**Task goal:** Go through the data and say how many lines include the string "before"; return only the figure.

**Data segment:**
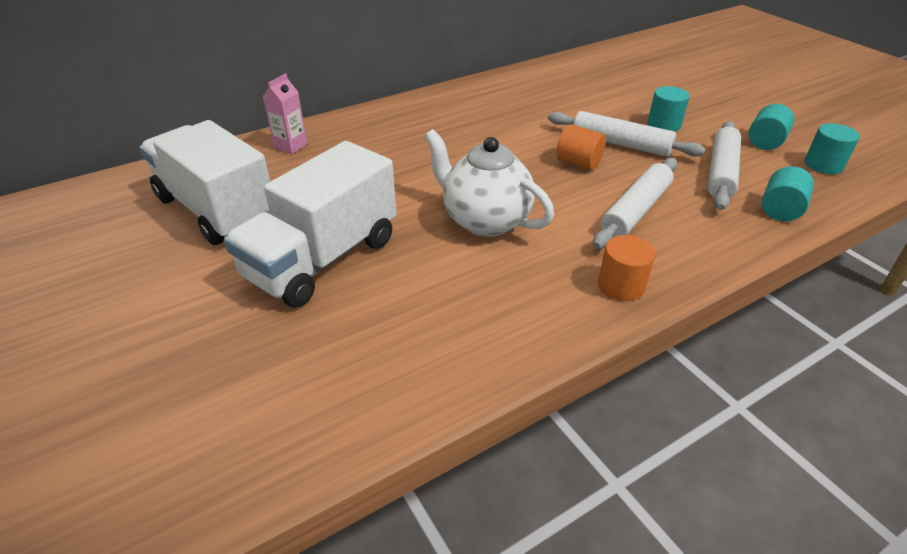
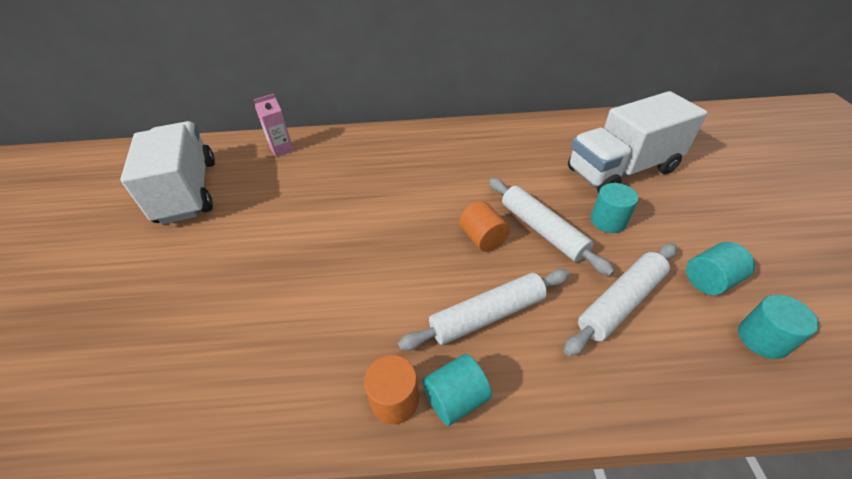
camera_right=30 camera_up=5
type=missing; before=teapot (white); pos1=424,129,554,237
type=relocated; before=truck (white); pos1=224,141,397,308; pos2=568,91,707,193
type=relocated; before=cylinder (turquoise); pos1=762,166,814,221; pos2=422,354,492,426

**Task answer:** 3